§ **Exercise requirements**
Lines from the one containing "(346, 113) = (316, 196): orange" through the last line of the data are to be returned exactly, both ends included, minus any pictures.

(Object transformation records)
____

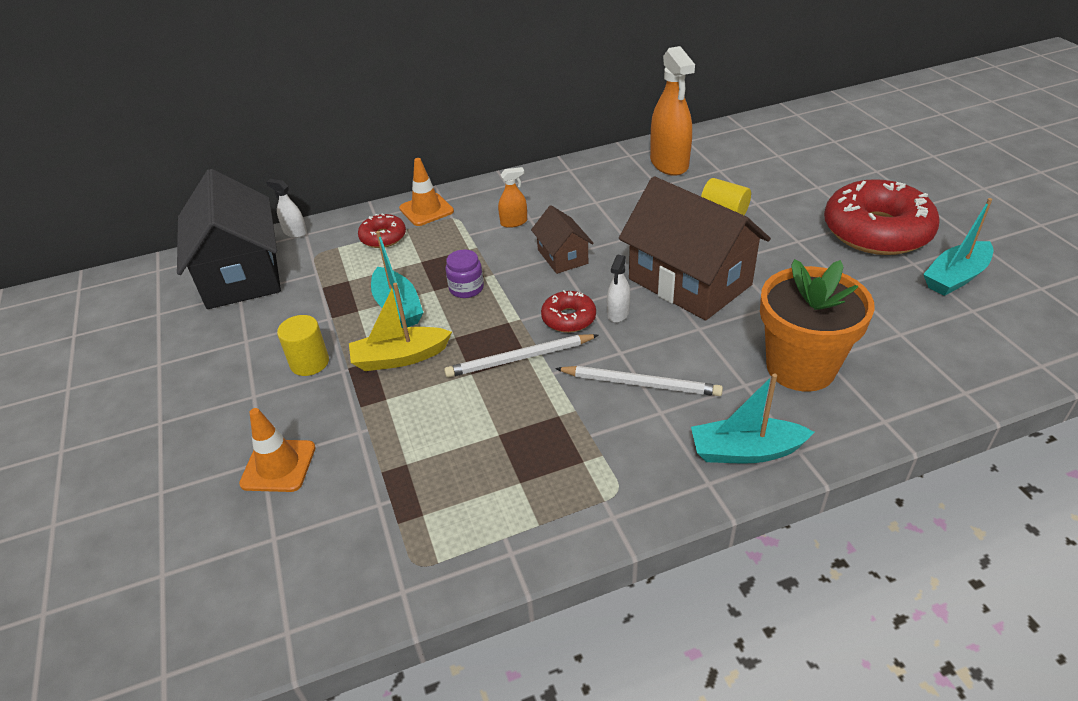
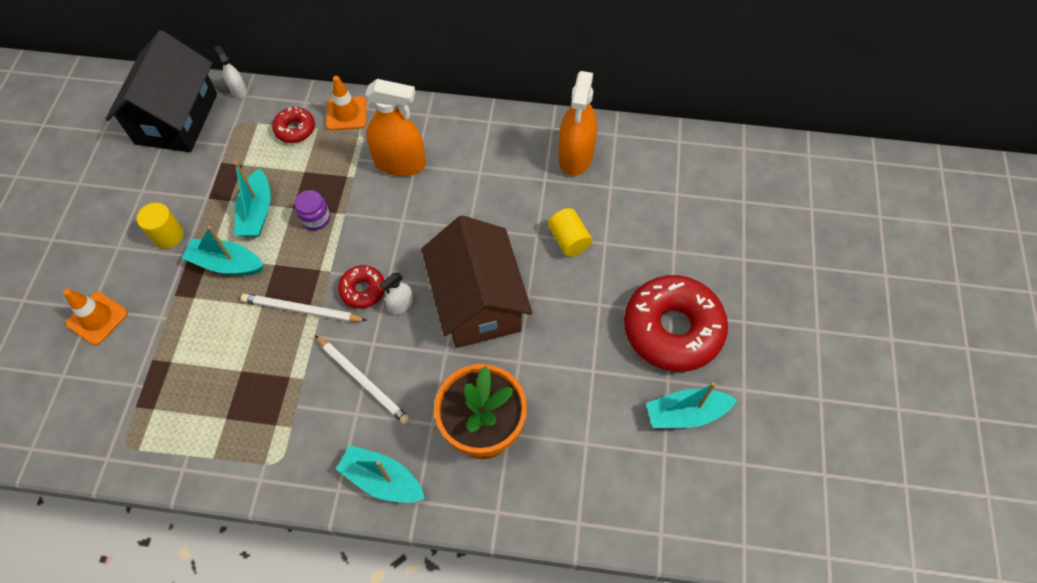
camera: 25 degrees right, 20 degrees up
(400, 358) = (226, 264): yellow boat -> turquoise boat
(514, 222) = (400, 163): orange spray bottle -> orange spray bottle, size x2.10
(562, 256) = (407, 222): brown house -> none

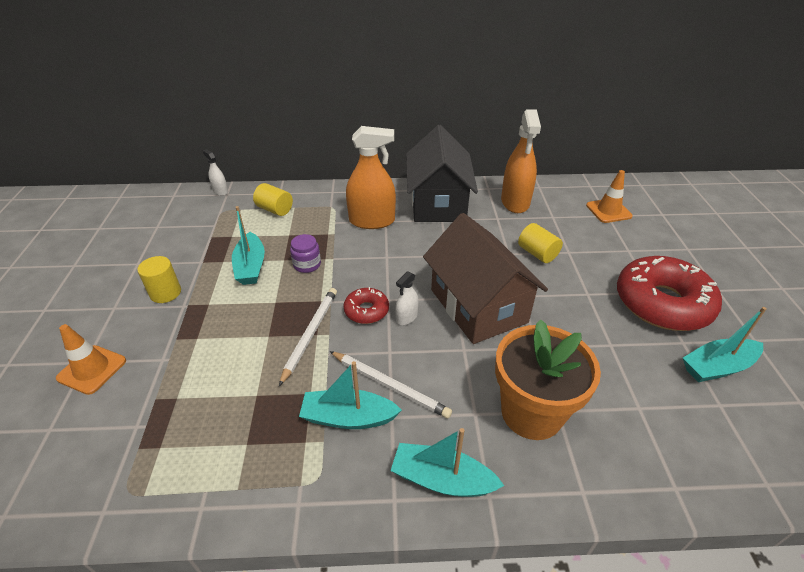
camera: 10 degrees left, 20 degrees down
(177, 118) = (167, 213): black house -> black house (438, 203)
(226, 264) = (227, 307): turquoise boat -> turquoise boat (348, 417)
(295, 129) = (275, 210): red donut -> yellow cylinder
(302, 310) = (310, 334): white pencil -> white pencil turned 105 degrees clockwise
(346, 113) = (316, 196): orange traffic cone -> orange traffic cone (608, 211)

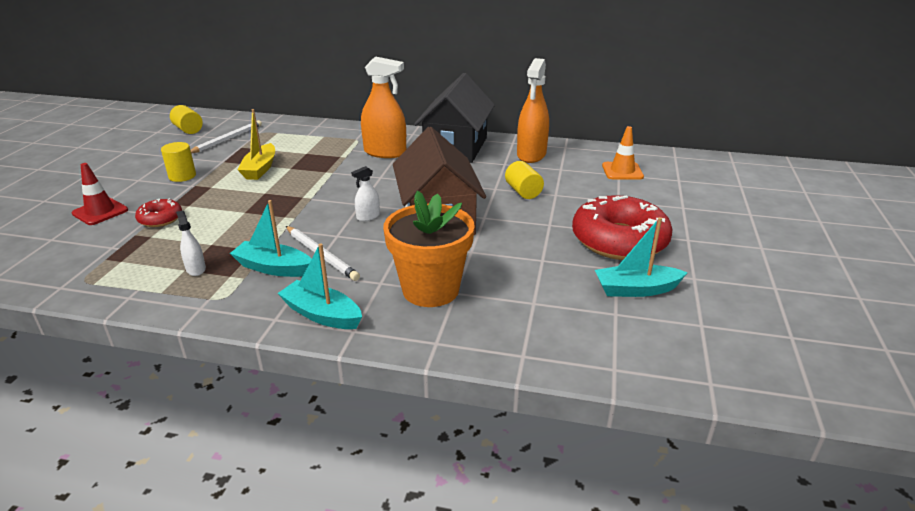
camera: 15 degrees right, 10 degrees down
(92, 369) = (100, 212): orange traffic cone -> red traffic cone
(220, 191) = (268, 119): white spray bottle -> white spray bottle (196, 269)
(251, 266) = (260, 169): turquoise boat -> yellow boat
(275, 210) = (305, 136): yellow cylinder -> yellow cylinder (188, 130)
(307, 264) = (307, 173): purple jar -> none
(310, 334) = (279, 215): white pencil -> white pencil (227, 139)
(366, 311) = (336, 208): red donut -> red donut (160, 219)

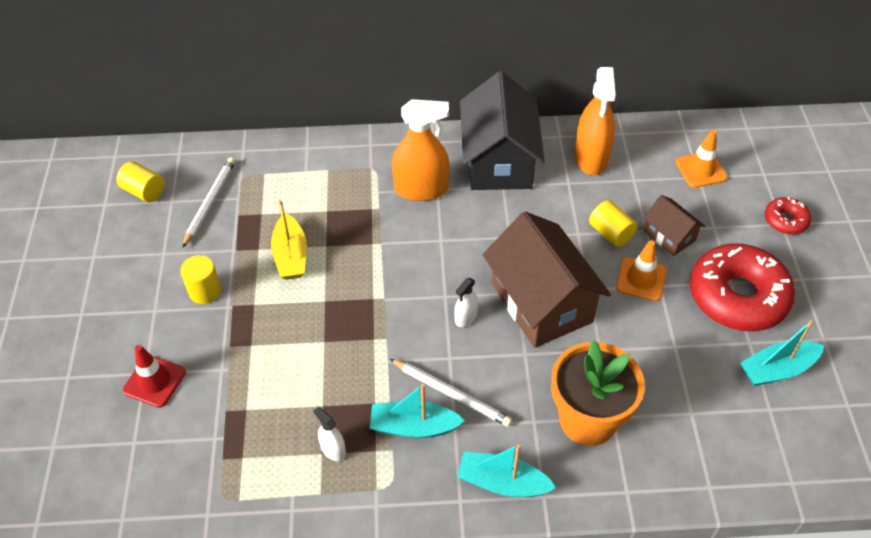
camera: 15 degrees left, 20 degrees up
(160, 219) = (235, 377): red donut -> red donut (785, 220)
(534, 218) = (641, 279): none -> orange traffic cone
(574, 200) = (669, 236): none -> brown house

____

§ **Result of this task**
(346, 113) = (316, 196): orange traffic cone -> orange traffic cone (608, 211)

camera: 15 degrees right, 10 degrees down
(92, 369) = (100, 212): orange traffic cone -> red traffic cone
(220, 191) = (268, 119): white spray bottle -> white spray bottle (196, 269)
(251, 266) = (260, 169): turquoise boat -> yellow boat
(275, 210) = (305, 136): yellow cylinder -> yellow cylinder (188, 130)
(307, 264) = (307, 173): purple jar -> none
(310, 334) = (279, 215): white pencil -> white pencil (227, 139)
(366, 311) = (336, 208): red donut -> red donut (160, 219)

camera: 15 degrees left, 20 degrees up
(160, 219) = (235, 377): red donut -> red donut (785, 220)
(534, 218) = (641, 279): none -> orange traffic cone
(574, 200) = (669, 236): none -> brown house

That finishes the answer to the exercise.